[Aim of the task]
Copy exactly the lines of the material below that run from the one containing "purple calculator: 2 -> 3" through the one containing "red headphones: 4 -> 6". Copy no other lines.

[Materials provided]

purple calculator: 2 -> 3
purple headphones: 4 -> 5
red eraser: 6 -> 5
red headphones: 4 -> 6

---

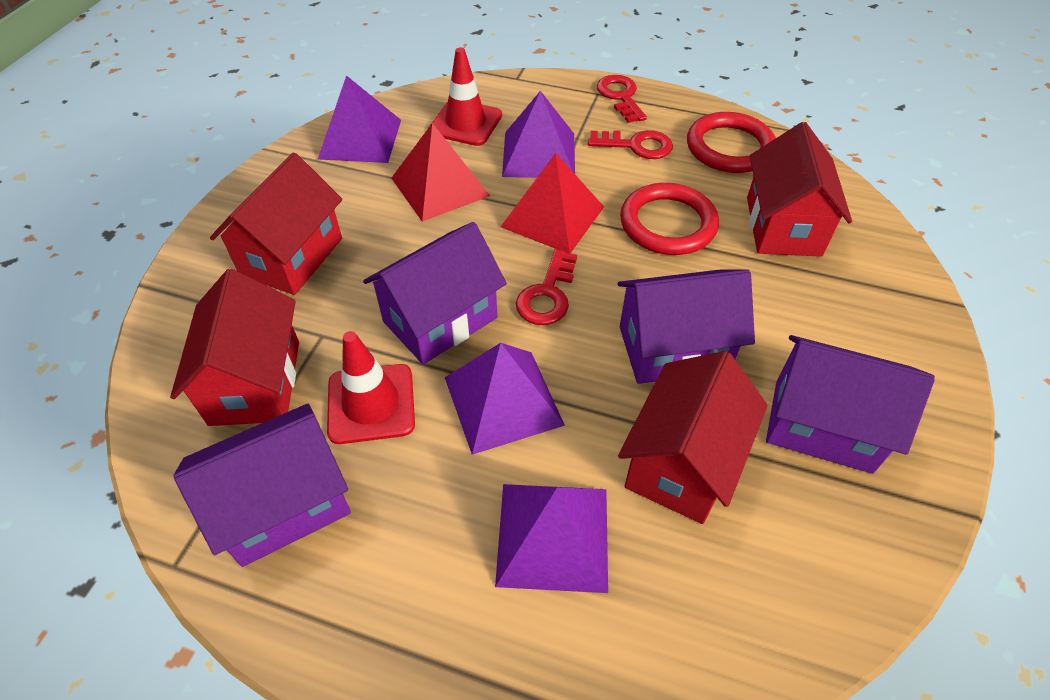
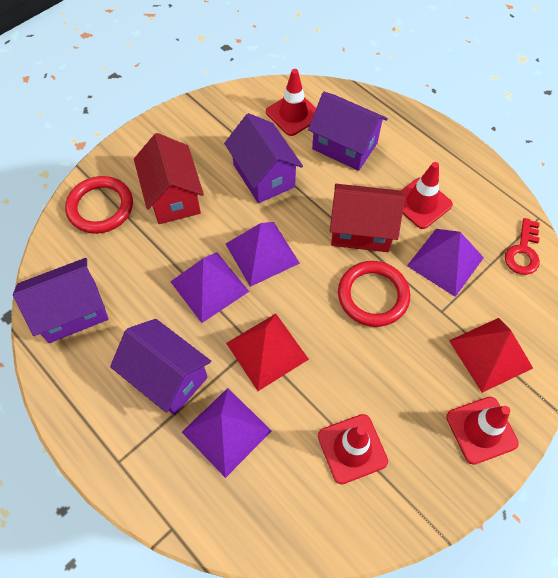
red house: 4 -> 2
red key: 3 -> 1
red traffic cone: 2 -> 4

[Output]
purple calculator: 2 -> 3
purple headphones: 4 -> 5
red eraser: 6 -> 5
red headphones: 4 -> 6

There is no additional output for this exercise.